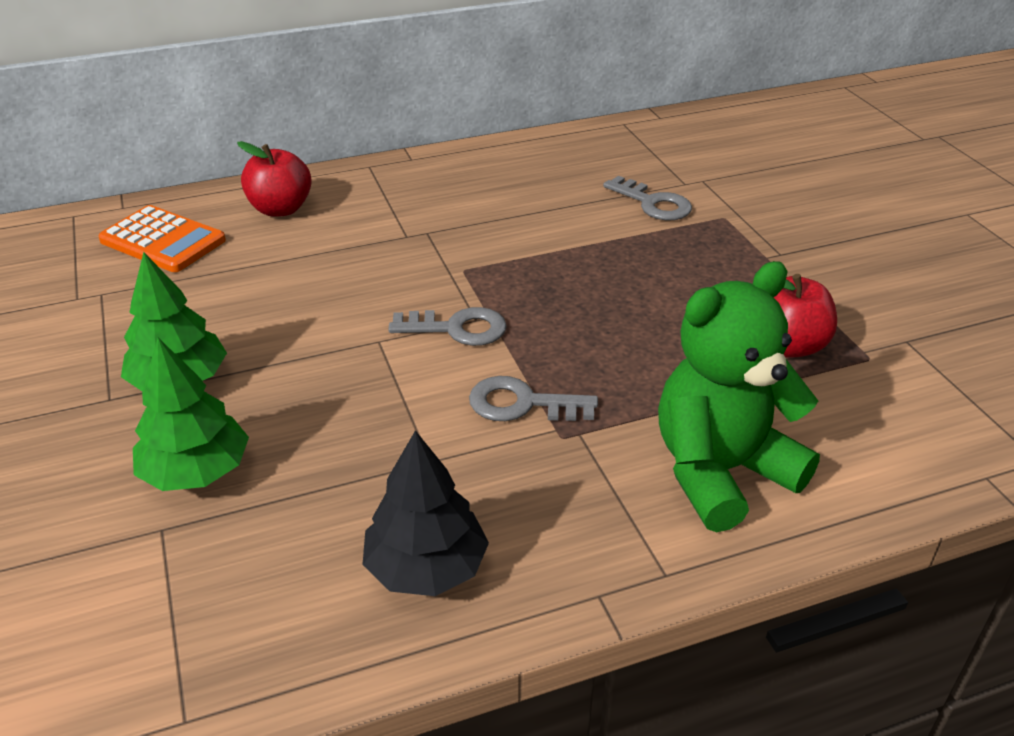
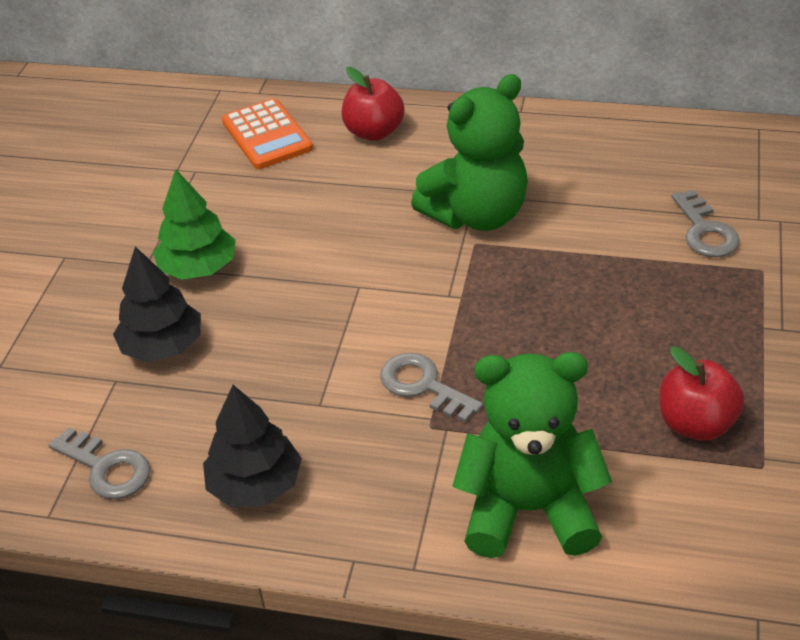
camera: 35 degrees right, 5 degrees up
(196, 471) = (162, 346): green tree -> black tree
(444, 247) = (477, 215): none -> green teddy bear
(457, 329) = (426, 298): grey key -> grey key (107, 468)

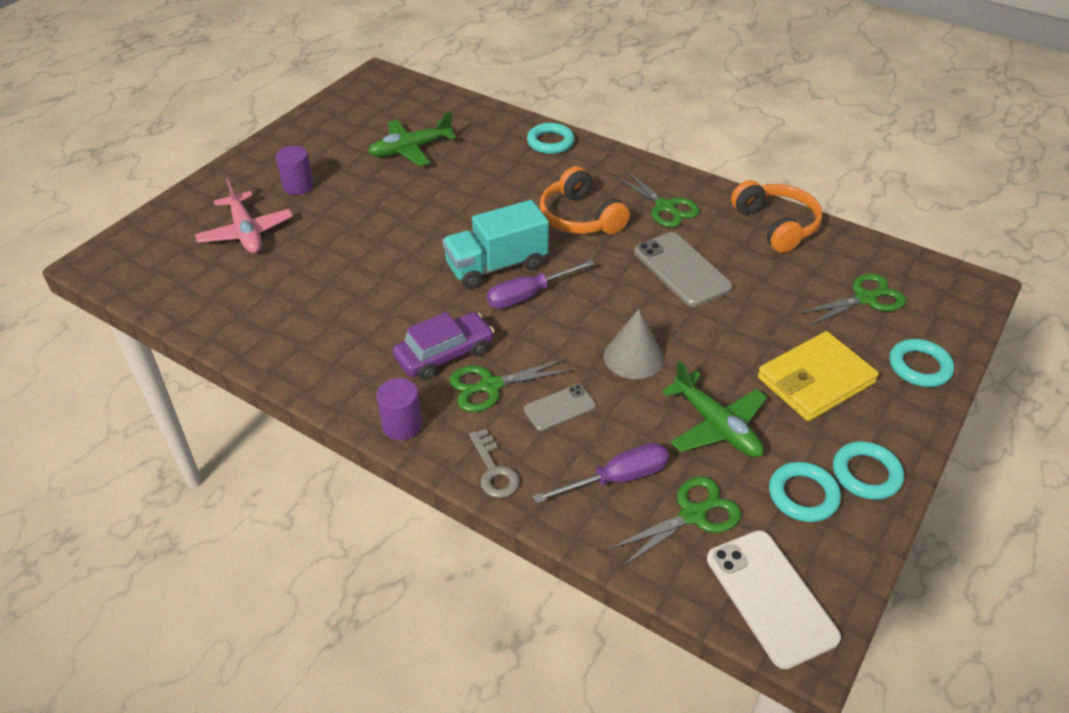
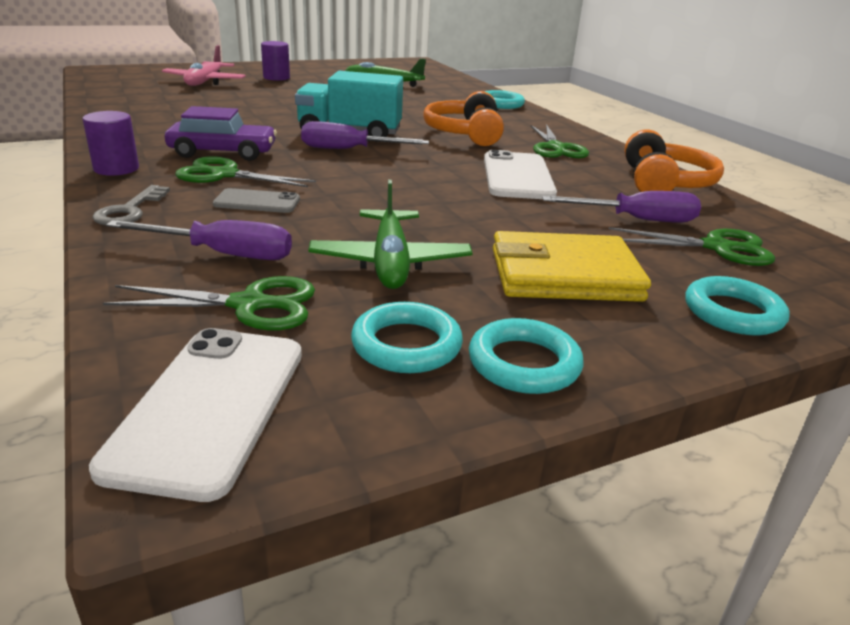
camera: 30 degrees right, 15 degrees down
(633, 357) = (381, 200): grey cone -> none
(681, 270) = (517, 176): grey phone -> white phone
(800, 289) = (636, 220): none -> purple screwdriver

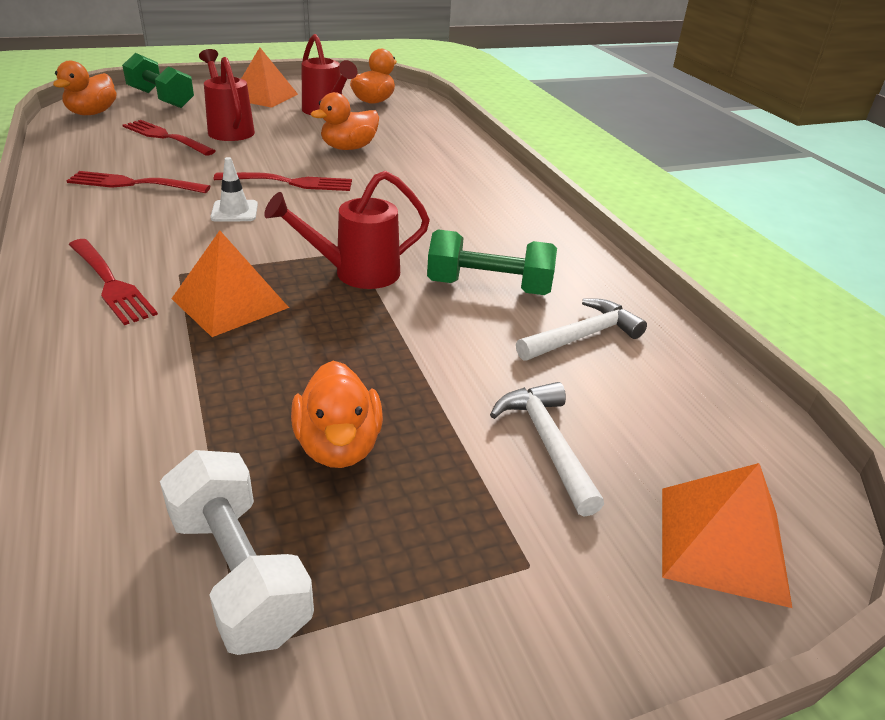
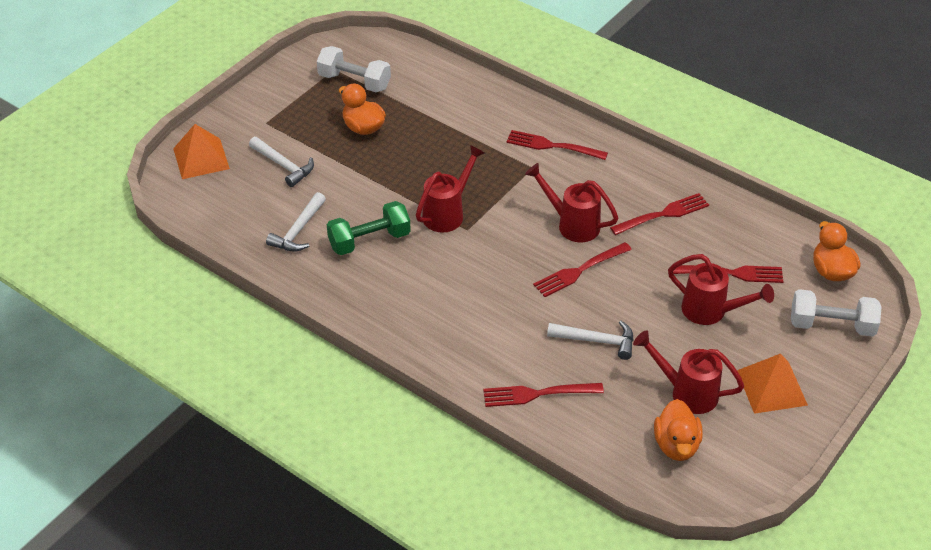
camera: 150 degrees right, 10 degrees up
(161, 99) = (831, 325): green dumbbell -> white dumbbell
(230, 303) = (484, 164): orange pyramid -> none
(234, 211) = (572, 224): white traffic cone -> red watering can
(349, 148) = (597, 341): orange duck -> white hammer
(440, 144) = (538, 394): none -> red fork

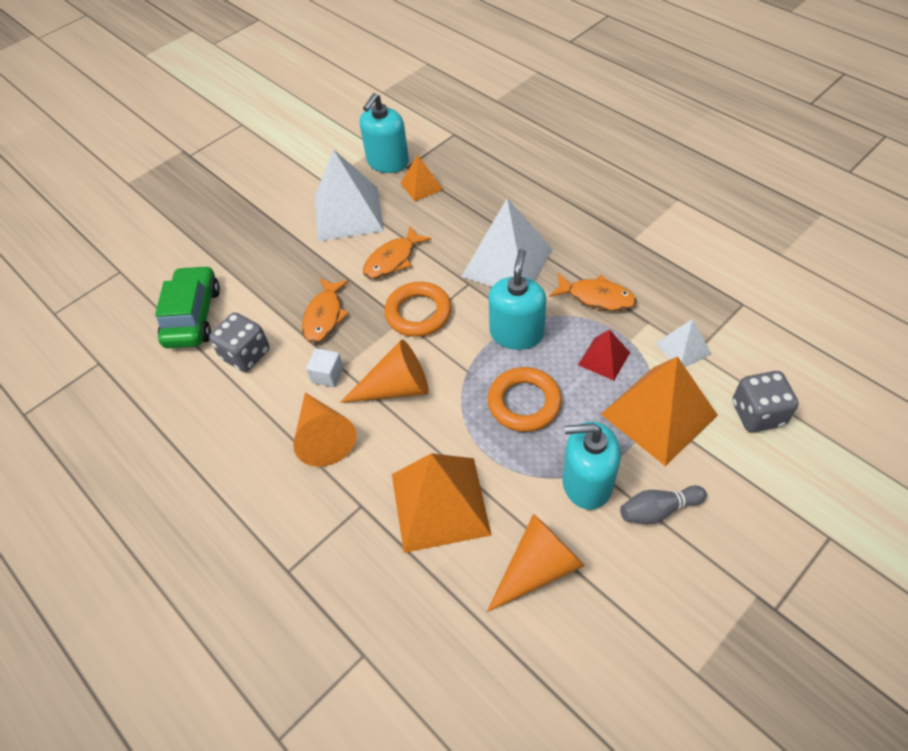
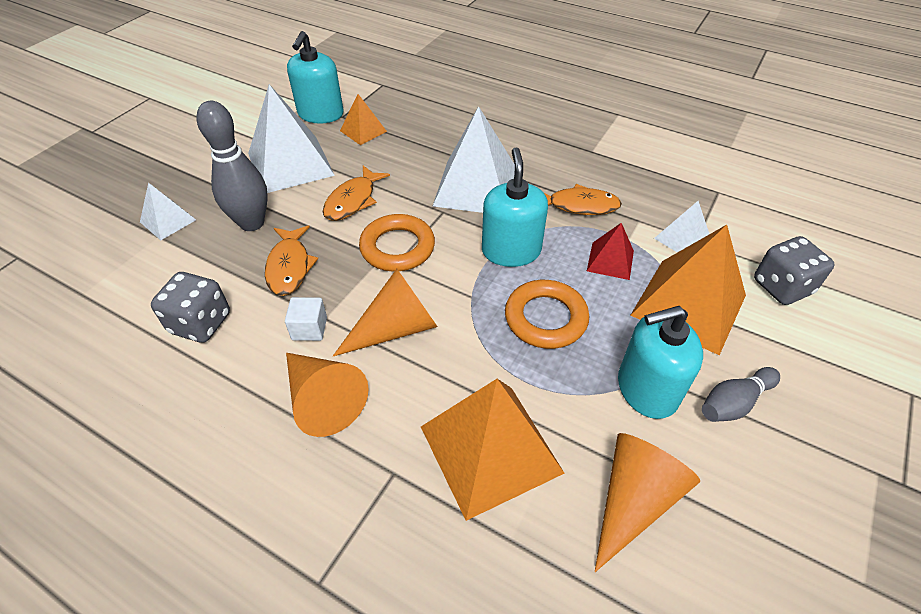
camera: 20 degrees left, 5 degrees down
(193, 316) = (123, 292): green car -> none
(237, 256) = (168, 221): none -> white pyramid
(303, 269) = (252, 223): none -> grey bowling pin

Activity:
Print the part of the listing above that opens with the line containing "(800, 289) = (636, 220): none" and closes with the line containing "(193, 316) = (123, 292): green car -> none". Copy it exactly, both ends included, and omit the pictures.

Result below:
(800, 289) = (636, 220): none -> purple screwdriver

camera: 150 degrees right, 10 degrees up
(161, 99) = (831, 325): green dumbbell -> white dumbbell
(230, 303) = (484, 164): orange pyramid -> none
(234, 211) = (572, 224): white traffic cone -> red watering can
(349, 148) = (597, 341): orange duck -> white hammer
(440, 144) = (538, 394): none -> red fork

camera: 20 degrees left, 5 degrees down
(193, 316) = (123, 292): green car -> none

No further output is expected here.